- Data extracted from a collection:

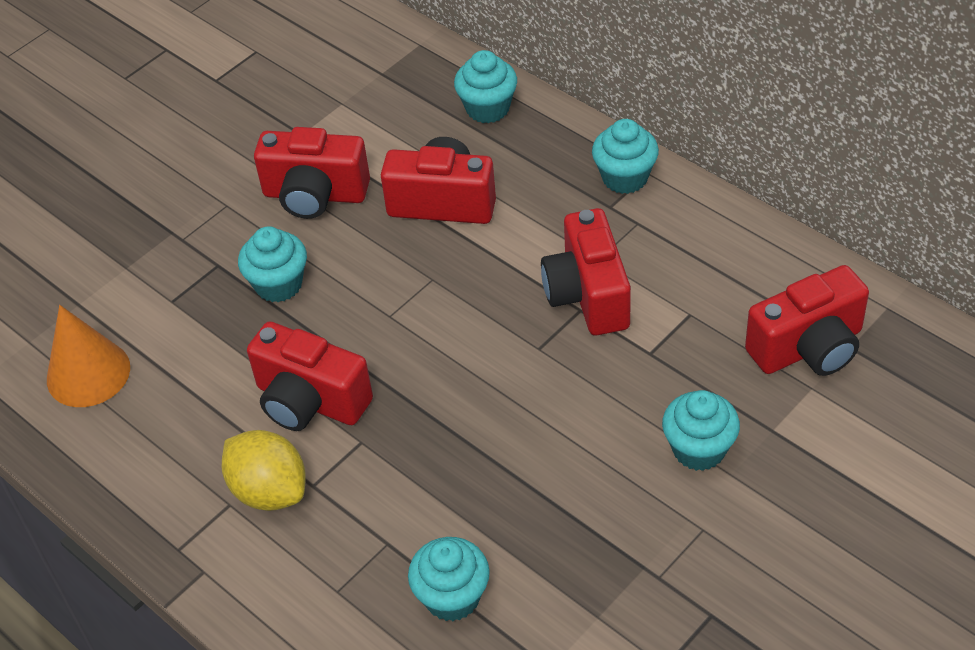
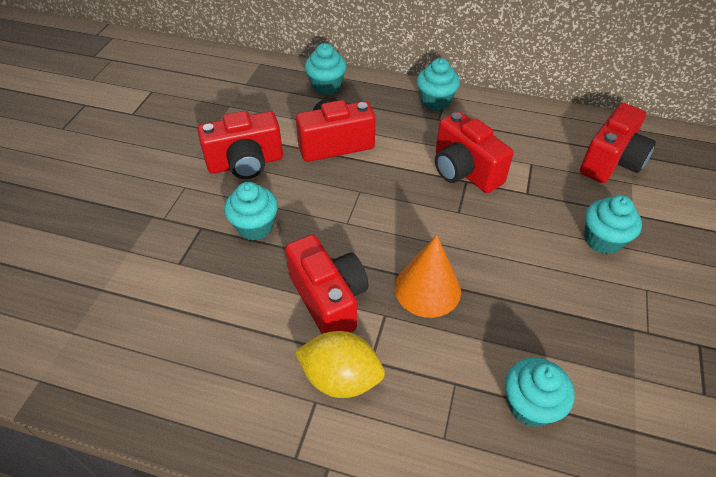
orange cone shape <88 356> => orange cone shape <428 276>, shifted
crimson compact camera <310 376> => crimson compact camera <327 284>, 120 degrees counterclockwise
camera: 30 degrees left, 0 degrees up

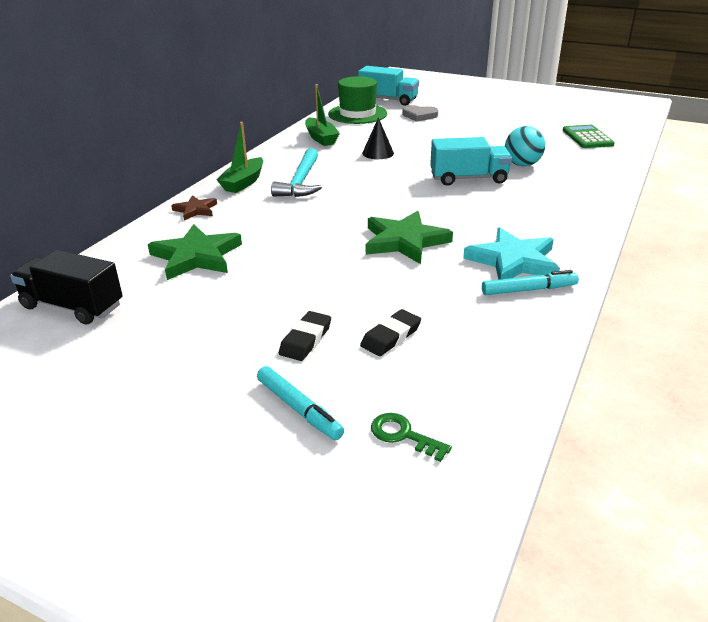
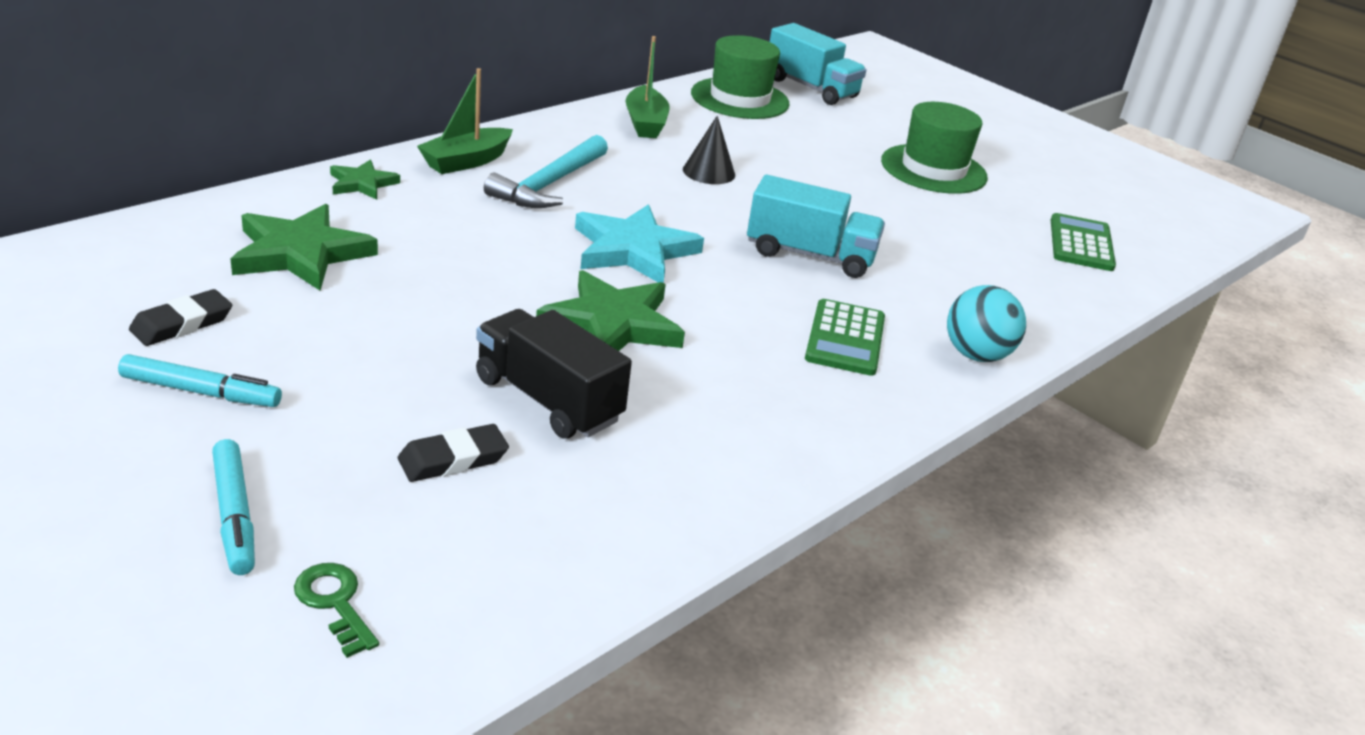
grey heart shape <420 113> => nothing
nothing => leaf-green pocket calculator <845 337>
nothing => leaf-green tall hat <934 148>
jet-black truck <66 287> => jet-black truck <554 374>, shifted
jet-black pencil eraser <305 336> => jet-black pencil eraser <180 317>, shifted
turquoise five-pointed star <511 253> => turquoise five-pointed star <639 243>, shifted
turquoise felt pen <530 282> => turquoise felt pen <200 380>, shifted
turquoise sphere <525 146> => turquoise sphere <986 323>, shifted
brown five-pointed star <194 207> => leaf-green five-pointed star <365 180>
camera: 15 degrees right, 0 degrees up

- REQUIREMENT:
An exact copy of the entries above is needed, with the pictures removed.

- WRITTEN ANSWER:
orange cone shape <88 356> => orange cone shape <428 276>, shifted
crimson compact camera <310 376> => crimson compact camera <327 284>, 120 degrees counterclockwise
camera: 30 degrees left, 0 degrees up

grey heart shape <420 113> => nothing
nothing => leaf-green pocket calculator <845 337>
nothing => leaf-green tall hat <934 148>
jet-black truck <66 287> => jet-black truck <554 374>, shifted
jet-black pencil eraser <305 336> => jet-black pencil eraser <180 317>, shifted
turquoise five-pointed star <511 253> => turquoise five-pointed star <639 243>, shifted
turquoise felt pen <530 282> => turquoise felt pen <200 380>, shifted
turquoise sphere <525 146> => turquoise sphere <986 323>, shifted
brown five-pointed star <194 207> => leaf-green five-pointed star <365 180>
camera: 15 degrees right, 0 degrees up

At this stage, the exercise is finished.